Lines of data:
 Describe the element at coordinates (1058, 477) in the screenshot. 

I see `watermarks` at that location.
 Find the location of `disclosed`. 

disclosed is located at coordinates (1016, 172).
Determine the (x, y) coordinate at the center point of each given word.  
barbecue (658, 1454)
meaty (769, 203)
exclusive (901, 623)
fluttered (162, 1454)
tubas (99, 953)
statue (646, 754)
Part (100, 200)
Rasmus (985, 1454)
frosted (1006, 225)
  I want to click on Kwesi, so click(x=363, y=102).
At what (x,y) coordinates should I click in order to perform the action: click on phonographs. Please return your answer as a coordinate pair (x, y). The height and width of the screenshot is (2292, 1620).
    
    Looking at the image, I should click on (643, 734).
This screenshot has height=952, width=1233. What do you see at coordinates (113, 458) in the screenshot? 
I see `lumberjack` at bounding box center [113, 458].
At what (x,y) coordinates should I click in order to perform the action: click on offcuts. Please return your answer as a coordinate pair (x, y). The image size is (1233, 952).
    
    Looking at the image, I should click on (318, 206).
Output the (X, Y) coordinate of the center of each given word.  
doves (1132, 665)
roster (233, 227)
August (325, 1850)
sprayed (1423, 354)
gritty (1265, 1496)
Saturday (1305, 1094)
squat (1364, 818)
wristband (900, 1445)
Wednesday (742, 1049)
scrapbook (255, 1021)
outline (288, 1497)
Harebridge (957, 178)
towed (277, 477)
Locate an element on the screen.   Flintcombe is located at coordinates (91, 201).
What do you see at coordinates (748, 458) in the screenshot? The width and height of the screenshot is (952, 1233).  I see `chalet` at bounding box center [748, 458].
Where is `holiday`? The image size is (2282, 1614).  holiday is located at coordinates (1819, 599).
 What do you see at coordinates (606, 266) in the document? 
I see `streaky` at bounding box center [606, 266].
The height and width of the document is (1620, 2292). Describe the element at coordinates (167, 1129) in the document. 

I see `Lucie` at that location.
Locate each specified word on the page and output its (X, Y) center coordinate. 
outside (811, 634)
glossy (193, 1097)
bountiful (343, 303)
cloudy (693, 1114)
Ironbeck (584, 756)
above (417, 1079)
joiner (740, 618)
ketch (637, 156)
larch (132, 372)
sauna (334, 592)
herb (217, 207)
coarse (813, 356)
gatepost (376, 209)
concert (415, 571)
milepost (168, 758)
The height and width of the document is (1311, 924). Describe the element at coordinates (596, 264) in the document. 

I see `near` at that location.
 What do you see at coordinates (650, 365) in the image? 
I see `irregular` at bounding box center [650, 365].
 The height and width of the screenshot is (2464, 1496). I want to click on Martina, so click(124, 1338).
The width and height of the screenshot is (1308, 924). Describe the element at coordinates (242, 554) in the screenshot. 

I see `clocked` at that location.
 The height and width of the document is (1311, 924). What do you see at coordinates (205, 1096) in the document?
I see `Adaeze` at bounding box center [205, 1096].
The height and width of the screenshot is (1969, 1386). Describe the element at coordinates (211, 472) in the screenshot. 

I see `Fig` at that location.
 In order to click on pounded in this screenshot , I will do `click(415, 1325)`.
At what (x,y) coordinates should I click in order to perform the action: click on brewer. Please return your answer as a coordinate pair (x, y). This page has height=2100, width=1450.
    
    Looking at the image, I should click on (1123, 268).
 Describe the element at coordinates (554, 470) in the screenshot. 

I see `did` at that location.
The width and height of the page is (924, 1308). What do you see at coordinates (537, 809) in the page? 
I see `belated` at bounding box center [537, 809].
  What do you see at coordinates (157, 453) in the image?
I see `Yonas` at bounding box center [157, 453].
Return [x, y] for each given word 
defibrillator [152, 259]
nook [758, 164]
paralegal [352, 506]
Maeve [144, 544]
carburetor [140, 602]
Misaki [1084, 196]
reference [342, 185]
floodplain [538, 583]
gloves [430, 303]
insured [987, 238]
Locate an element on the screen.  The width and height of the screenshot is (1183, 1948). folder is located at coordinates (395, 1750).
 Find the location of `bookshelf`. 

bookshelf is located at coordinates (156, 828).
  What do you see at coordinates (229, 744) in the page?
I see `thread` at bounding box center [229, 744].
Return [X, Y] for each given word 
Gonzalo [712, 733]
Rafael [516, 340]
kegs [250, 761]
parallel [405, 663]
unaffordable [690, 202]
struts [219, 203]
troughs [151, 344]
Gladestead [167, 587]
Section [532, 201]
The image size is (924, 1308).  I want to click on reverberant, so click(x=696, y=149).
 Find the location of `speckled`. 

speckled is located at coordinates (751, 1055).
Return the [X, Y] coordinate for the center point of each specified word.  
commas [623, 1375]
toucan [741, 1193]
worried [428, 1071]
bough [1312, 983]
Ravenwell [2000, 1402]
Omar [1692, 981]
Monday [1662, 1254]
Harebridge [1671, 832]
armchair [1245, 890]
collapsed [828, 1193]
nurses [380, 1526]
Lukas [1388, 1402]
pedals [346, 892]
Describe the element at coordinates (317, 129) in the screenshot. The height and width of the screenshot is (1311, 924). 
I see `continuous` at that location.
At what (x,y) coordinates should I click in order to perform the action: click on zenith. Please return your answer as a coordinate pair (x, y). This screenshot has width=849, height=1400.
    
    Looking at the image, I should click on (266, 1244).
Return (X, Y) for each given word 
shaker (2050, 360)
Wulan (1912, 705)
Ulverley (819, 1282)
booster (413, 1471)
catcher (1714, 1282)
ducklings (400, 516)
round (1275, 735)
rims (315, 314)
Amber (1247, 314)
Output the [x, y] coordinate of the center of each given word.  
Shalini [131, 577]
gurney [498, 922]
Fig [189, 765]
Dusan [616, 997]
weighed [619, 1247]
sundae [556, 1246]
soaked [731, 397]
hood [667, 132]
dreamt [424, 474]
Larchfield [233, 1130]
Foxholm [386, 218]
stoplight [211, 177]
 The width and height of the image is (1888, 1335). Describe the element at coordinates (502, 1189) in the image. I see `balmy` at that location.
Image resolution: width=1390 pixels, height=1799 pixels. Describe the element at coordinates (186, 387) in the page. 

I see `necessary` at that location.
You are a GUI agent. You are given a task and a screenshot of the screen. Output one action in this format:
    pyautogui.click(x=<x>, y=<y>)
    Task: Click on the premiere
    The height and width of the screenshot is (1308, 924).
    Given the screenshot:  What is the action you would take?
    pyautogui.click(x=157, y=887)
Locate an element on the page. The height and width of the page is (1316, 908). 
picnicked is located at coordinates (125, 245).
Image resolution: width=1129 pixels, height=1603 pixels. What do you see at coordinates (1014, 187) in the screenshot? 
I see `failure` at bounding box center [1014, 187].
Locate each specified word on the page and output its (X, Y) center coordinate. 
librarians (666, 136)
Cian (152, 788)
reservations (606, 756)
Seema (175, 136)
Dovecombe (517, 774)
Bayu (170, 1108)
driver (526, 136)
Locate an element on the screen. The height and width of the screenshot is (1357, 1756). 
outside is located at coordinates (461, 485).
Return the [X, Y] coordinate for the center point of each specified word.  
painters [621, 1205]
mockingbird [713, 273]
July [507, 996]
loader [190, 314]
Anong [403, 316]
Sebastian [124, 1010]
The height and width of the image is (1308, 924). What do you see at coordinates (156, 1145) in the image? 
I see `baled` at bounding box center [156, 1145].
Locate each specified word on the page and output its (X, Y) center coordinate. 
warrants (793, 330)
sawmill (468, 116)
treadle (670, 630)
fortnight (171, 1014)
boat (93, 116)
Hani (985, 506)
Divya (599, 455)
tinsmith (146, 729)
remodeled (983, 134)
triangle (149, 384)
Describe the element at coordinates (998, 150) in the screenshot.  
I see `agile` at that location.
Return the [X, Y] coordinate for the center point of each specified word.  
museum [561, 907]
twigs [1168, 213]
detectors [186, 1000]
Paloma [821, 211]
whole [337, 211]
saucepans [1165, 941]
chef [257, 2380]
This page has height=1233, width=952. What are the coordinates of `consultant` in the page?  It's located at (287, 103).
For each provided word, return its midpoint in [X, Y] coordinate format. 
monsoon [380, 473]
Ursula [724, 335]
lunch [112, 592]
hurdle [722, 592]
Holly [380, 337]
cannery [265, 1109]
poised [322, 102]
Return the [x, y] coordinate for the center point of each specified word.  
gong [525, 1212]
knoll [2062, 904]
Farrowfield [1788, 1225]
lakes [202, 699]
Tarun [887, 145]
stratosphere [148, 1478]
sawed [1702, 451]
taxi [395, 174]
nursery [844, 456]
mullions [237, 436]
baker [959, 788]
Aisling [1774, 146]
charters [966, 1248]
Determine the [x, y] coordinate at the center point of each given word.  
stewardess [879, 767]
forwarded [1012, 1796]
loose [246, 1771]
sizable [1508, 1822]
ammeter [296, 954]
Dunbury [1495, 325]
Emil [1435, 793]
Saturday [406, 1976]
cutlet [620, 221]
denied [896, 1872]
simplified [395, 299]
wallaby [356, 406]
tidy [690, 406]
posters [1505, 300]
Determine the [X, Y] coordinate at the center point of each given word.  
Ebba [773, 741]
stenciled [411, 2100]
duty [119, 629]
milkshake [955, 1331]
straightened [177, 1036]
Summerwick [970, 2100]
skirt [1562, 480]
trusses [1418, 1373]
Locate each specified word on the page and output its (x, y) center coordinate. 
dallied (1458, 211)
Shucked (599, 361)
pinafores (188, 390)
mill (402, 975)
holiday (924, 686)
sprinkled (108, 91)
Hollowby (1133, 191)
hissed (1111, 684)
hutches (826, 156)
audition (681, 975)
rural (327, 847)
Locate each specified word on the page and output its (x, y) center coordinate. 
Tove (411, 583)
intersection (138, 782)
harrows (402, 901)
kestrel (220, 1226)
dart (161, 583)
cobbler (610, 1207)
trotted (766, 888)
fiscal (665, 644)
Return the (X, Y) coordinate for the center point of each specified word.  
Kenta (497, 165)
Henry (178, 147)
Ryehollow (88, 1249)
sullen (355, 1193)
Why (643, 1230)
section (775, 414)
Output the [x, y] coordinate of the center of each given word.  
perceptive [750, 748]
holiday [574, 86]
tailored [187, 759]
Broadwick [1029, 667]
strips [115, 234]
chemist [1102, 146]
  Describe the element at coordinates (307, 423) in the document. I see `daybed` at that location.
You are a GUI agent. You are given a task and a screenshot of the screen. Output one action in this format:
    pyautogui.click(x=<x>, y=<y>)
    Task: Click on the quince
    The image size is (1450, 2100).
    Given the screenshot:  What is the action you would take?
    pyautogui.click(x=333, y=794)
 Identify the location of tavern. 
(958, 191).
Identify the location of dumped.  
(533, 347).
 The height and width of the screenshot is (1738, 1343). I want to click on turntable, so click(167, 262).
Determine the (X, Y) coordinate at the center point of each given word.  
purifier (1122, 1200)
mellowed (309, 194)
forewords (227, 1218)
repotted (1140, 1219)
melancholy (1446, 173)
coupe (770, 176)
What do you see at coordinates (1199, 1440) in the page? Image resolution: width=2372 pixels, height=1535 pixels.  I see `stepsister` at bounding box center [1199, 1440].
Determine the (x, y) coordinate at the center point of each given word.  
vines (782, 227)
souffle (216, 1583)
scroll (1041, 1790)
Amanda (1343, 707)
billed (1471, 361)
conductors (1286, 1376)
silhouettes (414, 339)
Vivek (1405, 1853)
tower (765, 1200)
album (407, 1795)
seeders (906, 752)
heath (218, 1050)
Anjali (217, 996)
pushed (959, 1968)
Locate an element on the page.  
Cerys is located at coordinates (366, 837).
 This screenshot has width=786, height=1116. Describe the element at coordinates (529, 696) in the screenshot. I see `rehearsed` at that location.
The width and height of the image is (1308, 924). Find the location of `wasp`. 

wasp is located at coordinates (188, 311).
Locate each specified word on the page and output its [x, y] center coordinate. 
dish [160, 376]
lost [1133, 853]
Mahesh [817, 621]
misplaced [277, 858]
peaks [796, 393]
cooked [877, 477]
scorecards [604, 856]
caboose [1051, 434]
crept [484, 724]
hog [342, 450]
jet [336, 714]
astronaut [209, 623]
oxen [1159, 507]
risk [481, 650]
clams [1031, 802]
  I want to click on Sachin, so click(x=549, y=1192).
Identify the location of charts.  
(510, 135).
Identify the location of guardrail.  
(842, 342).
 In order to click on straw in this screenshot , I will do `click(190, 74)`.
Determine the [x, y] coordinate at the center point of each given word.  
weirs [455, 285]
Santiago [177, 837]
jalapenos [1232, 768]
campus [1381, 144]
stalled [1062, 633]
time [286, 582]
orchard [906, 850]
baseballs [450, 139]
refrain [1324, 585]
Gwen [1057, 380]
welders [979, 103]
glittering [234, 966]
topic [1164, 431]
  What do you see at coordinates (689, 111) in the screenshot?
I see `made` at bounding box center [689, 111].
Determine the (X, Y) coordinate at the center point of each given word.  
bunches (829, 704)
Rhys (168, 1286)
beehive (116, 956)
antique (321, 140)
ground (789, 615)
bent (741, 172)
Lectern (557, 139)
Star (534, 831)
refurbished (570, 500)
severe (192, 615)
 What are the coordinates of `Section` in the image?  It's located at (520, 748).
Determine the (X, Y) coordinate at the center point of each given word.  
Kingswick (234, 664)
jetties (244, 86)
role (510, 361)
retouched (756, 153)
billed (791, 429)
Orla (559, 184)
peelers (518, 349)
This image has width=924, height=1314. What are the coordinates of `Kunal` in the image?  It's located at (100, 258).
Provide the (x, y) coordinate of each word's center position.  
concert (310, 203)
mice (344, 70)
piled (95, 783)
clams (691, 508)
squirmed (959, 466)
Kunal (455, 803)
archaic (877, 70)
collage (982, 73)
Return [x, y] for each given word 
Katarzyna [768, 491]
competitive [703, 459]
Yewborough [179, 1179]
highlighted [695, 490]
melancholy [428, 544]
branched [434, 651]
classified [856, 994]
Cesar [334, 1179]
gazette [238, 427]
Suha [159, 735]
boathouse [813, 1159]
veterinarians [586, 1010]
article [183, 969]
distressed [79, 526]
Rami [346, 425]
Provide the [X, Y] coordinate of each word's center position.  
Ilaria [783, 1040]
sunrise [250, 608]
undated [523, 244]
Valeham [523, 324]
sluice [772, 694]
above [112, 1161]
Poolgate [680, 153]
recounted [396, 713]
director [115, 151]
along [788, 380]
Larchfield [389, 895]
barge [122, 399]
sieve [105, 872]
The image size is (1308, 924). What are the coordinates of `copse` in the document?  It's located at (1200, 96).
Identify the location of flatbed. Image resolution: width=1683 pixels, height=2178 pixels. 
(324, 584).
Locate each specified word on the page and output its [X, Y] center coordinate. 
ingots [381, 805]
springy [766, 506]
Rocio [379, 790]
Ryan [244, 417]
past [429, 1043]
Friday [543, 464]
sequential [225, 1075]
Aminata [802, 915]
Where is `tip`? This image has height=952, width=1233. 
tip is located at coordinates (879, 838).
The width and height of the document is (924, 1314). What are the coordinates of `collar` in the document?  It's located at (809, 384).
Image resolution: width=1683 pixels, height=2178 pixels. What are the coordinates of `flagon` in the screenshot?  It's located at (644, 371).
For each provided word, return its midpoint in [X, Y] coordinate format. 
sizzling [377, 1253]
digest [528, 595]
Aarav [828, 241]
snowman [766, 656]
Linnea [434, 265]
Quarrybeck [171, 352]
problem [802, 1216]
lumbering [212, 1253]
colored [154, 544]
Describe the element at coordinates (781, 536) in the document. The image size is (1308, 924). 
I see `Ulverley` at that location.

Direction
Find every line above that contains the word "your", and copy each of those lines in full.

Result of this exercise
At what (x,y) coordinates should I click in order to perform the action: click on phonographs. Please return your answer as a coordinate pair (x, y). The height and width of the screenshot is (2292, 1620).
At what (x,y) coordinates should I click in order to perform the action: click on offcuts. Please return your answer as a coordinate pair (x, y). The image size is (1233, 952).
At what (x,y) coordinates should I click in order to perform the action: click on brewer. Please return your answer as a coordinate pair (x, y). This page has height=2100, width=1450.
At what (x,y) coordinates should I click in order to perform the action: click on zenith. Please return your answer as a coordinate pair (x, y). This screenshot has width=849, height=1400.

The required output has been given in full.